-- Opening Marker --
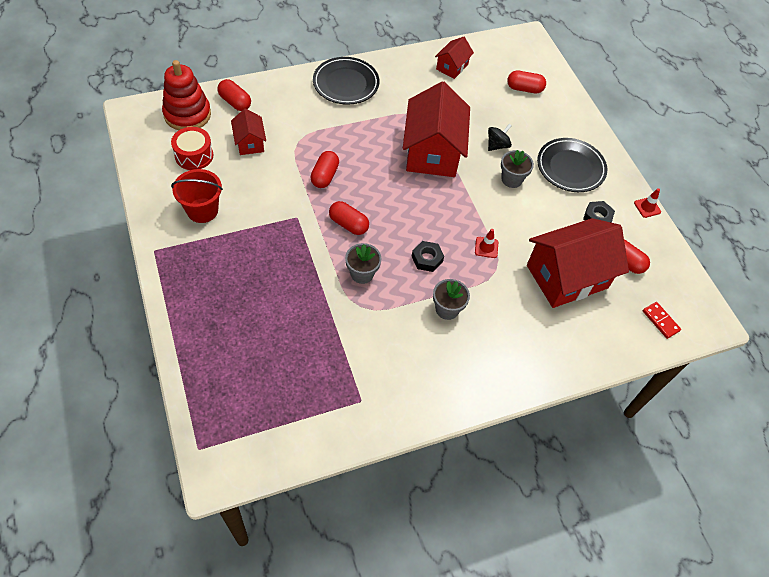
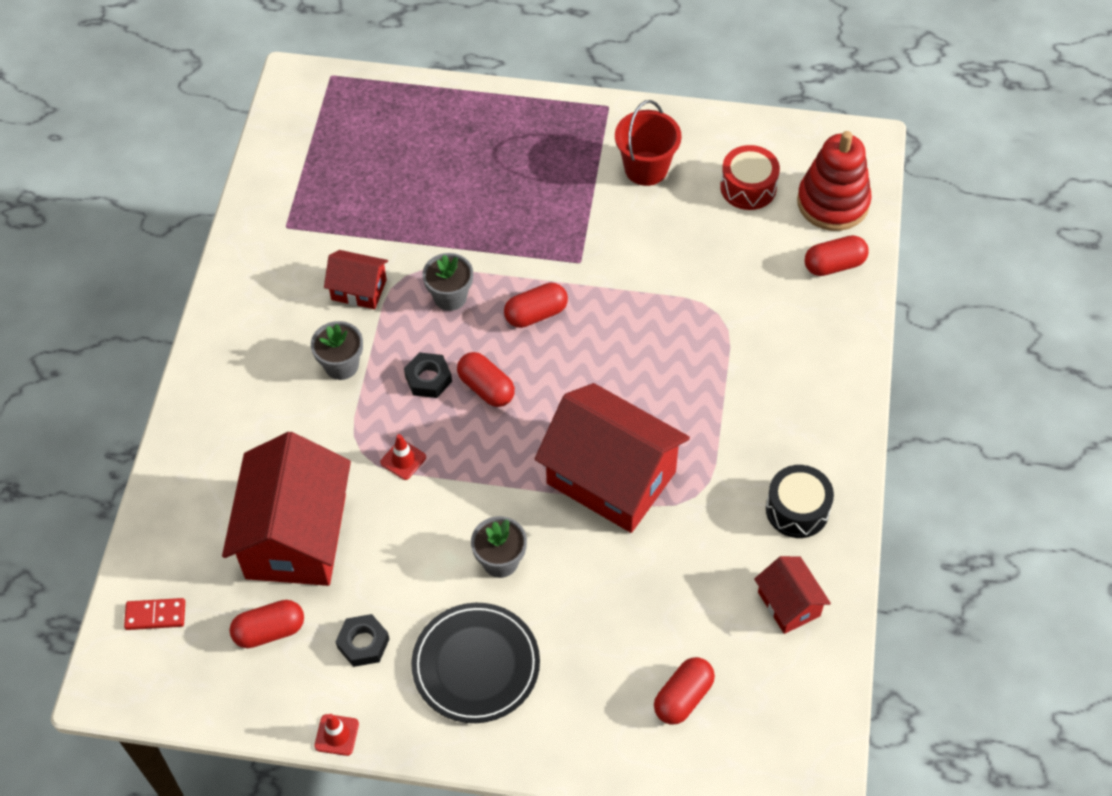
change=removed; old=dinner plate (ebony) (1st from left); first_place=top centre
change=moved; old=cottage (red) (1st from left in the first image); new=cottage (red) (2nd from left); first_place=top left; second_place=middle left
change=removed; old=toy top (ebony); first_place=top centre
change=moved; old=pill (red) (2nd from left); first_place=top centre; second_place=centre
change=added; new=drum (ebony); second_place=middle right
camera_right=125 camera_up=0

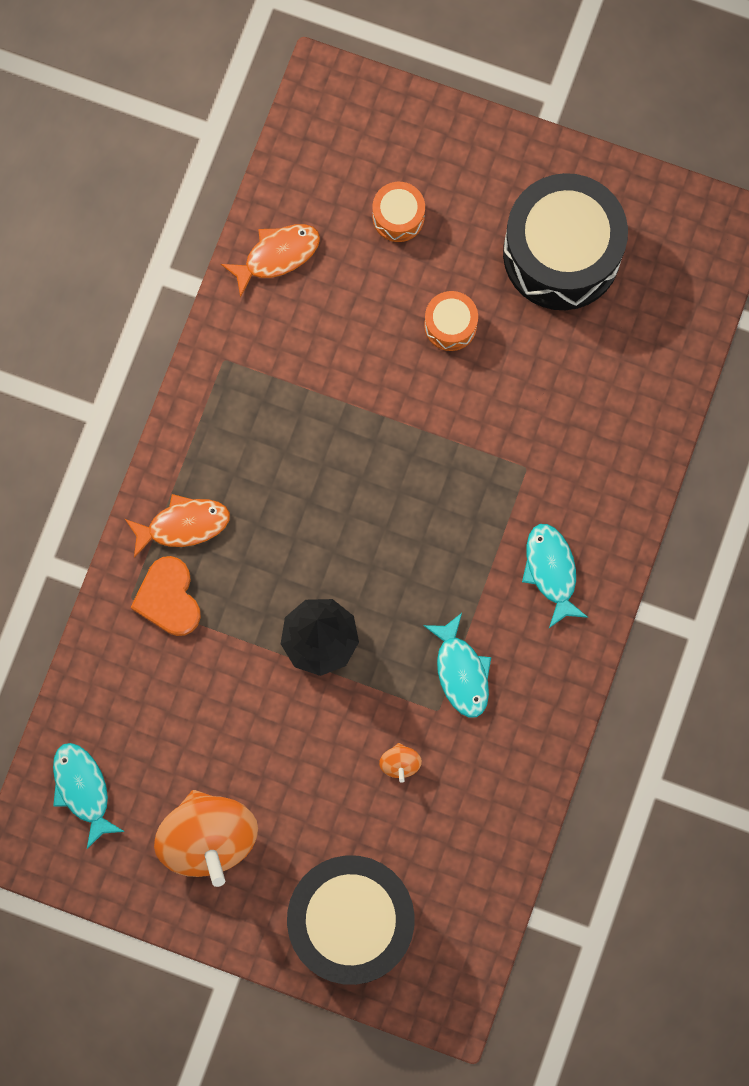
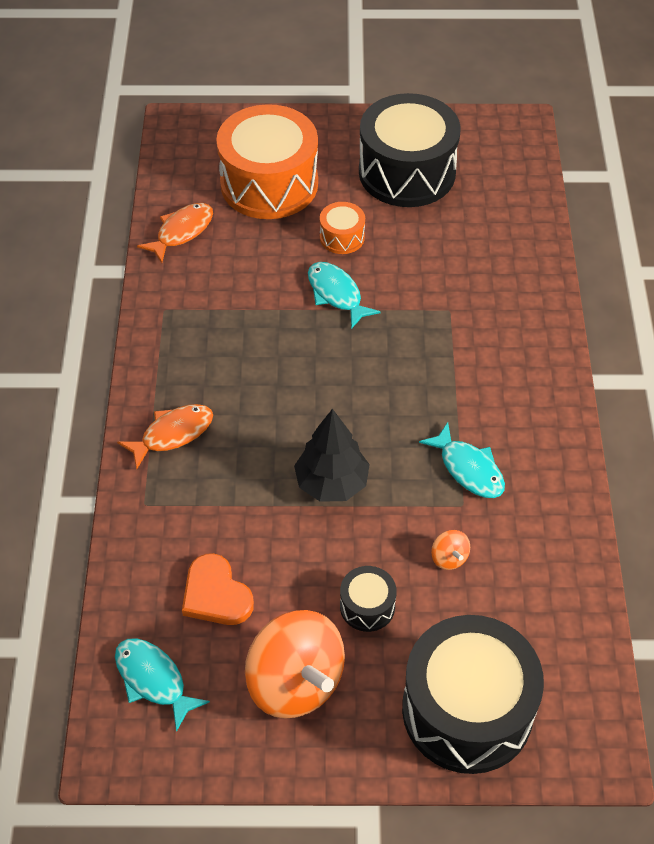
change=resized; old=drum (orange) (1st from left); first_place=top centre; second_place=top centre; factor=2.25
change=moved; old=fish (teal) (3rd from left in the first image); new=fish (teal) (2nd from left); first_place=middle right; second_place=centre
change=moved; old=heart shape (orange); first_place=middle left; second_place=bottom centre
change=added; new=drum (ebony) (1st from left); second_place=bottom centre
camera_right=-20 camera_up=-25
-- Closing Marker --
All lines of the material above should be returned unchanged, but no pictures should be included.

Answer below
change=removed; old=dinner plate (ebony) (1st from left); first_place=top centre
change=moved; old=cottage (red) (1st from left in the first image); new=cottage (red) (2nd from left); first_place=top left; second_place=middle left
change=removed; old=toy top (ebony); first_place=top centre
change=moved; old=pill (red) (2nd from left); first_place=top centre; second_place=centre
change=added; new=drum (ebony); second_place=middle right
camera_right=125 camera_up=0

change=resized; old=drum (orange) (1st from left); first_place=top centre; second_place=top centre; factor=2.25
change=moved; old=fish (teal) (3rd from left in the first image); new=fish (teal) (2nd from left); first_place=middle right; second_place=centre
change=moved; old=heart shape (orange); first_place=middle left; second_place=bottom centre
change=added; new=drum (ebony) (1st from left); second_place=bottom centre
camera_right=-20 camera_up=-25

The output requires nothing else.